[Data excerpts]

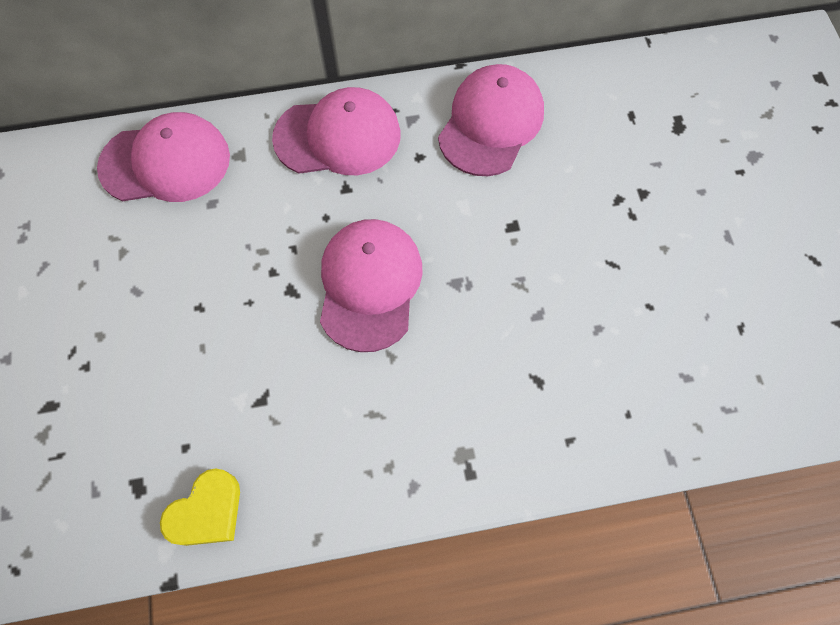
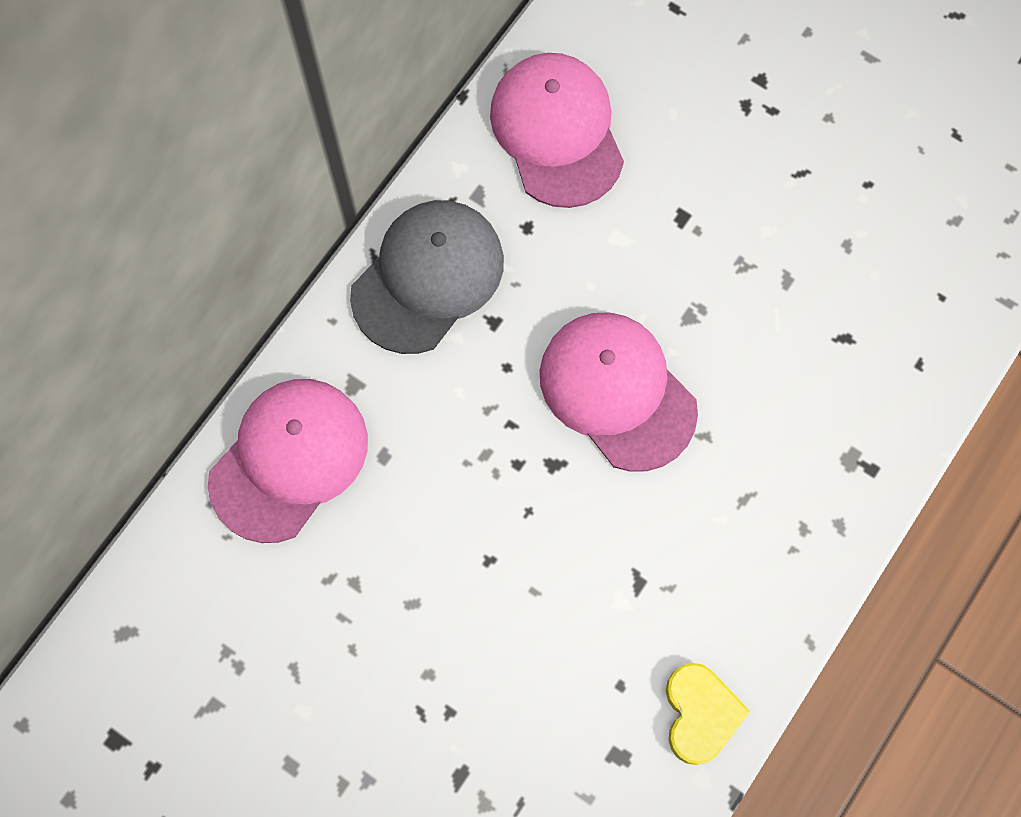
camera: 45 degrees left, 5 degrees up
(338, 136) = (428, 277): pink cap -> grey cap

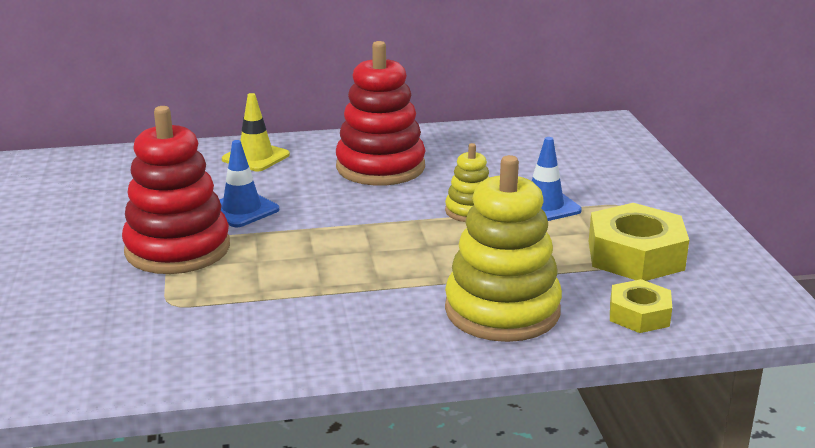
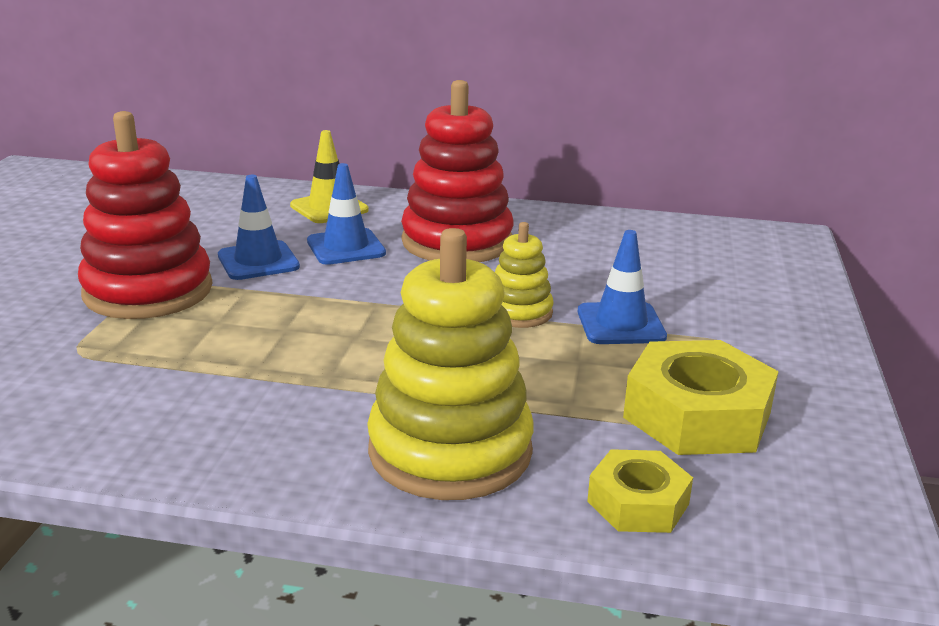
camera: 20 degrees right, 0 degrees up
(300, 186) = (346, 247): none -> blue traffic cone

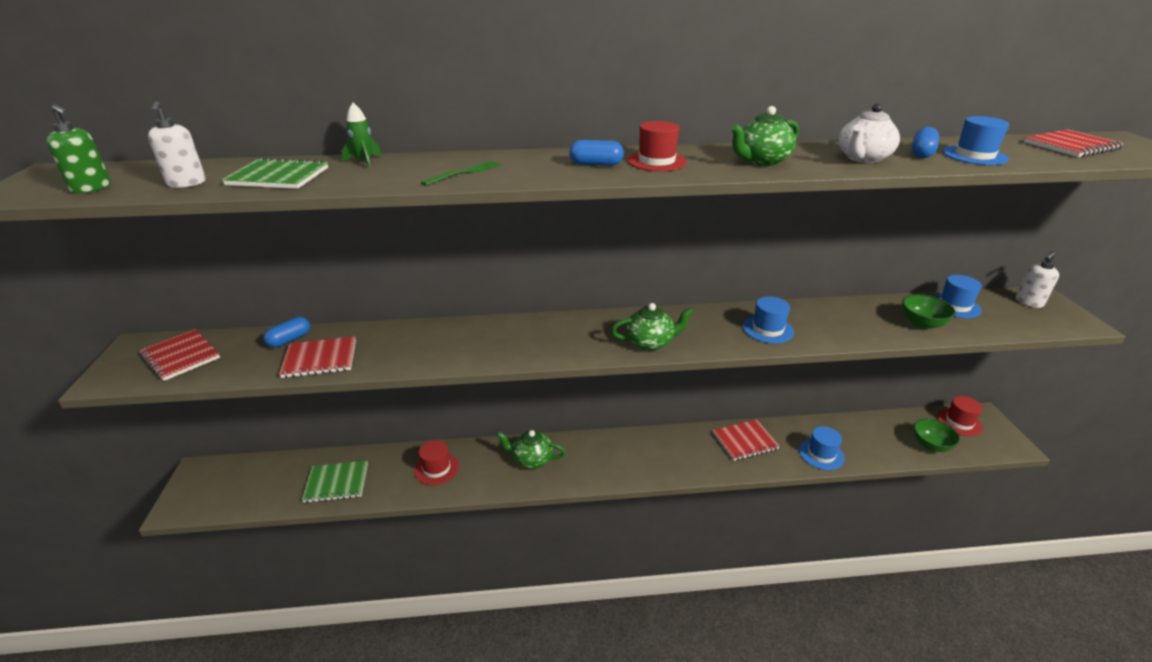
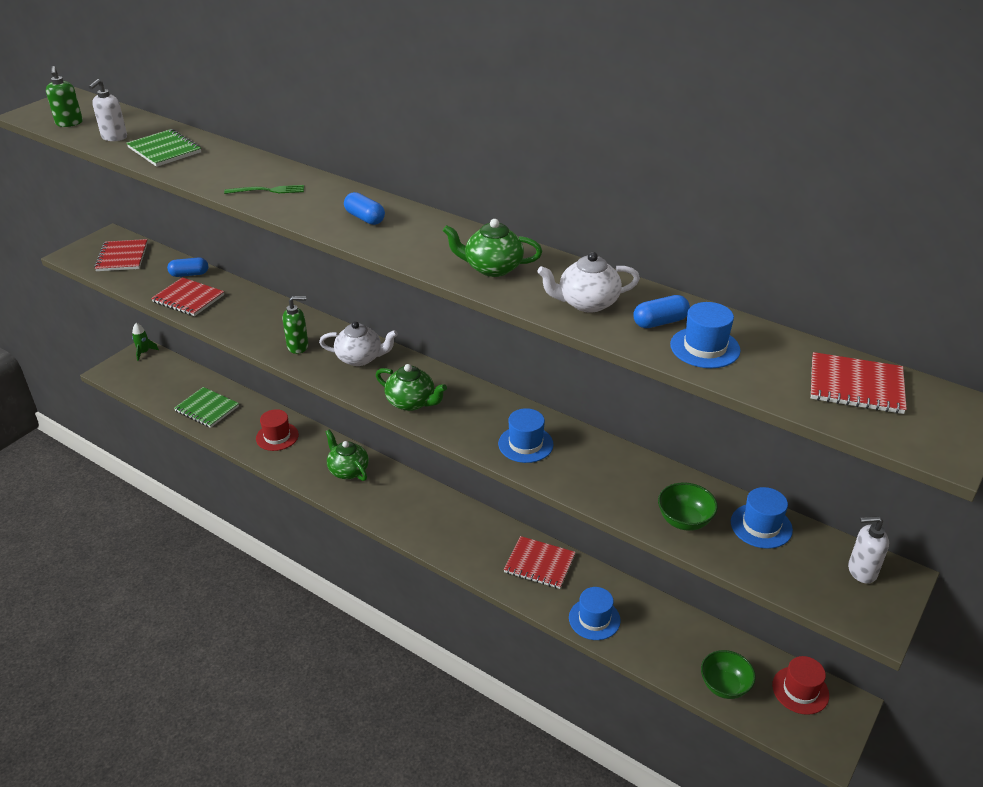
camera: 40 degrees right, 5 degrees up
(364, 161) = (231, 154): green rocket -> green rocket (144, 352)
(493, 348) = (298, 346): none -> green soap dispenser
(560, 332) = (360, 358): none -> white teapot
(656, 161) = (413, 233): red hat -> none

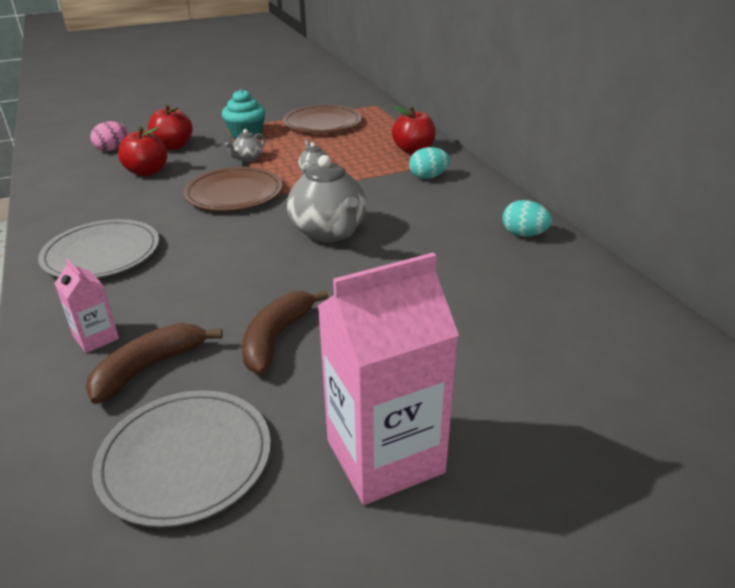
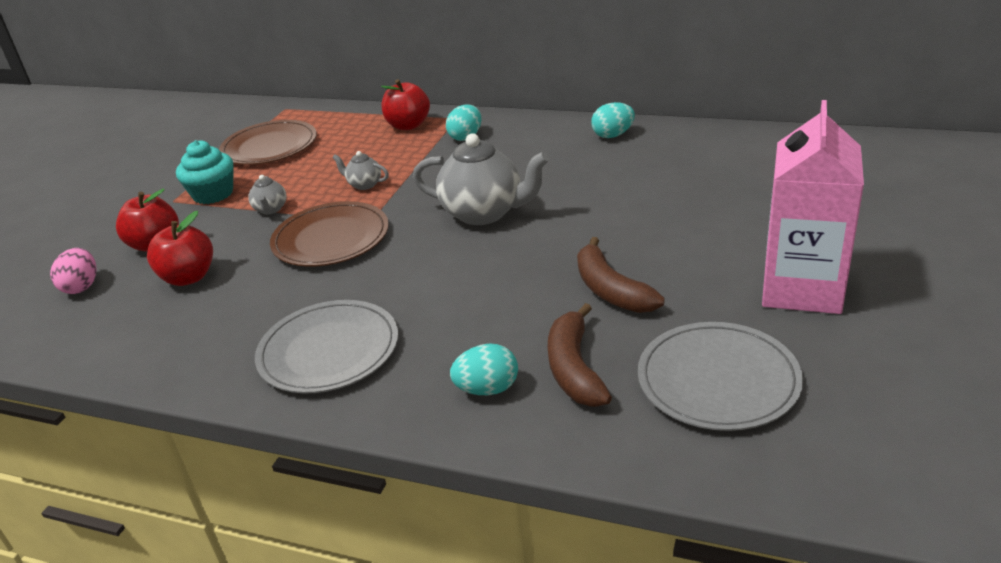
camera: 45 degrees left, 0 degrees up
(96, 338) = (487, 389): pink carton -> turquoise egg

◆ **Your assignment**
Find the word "right" in the data and show each line that holds it.

◆ **Answer space**
camera: 20 degrees right, 0 degrees up
camera: 40 degrees right, 5 degrees up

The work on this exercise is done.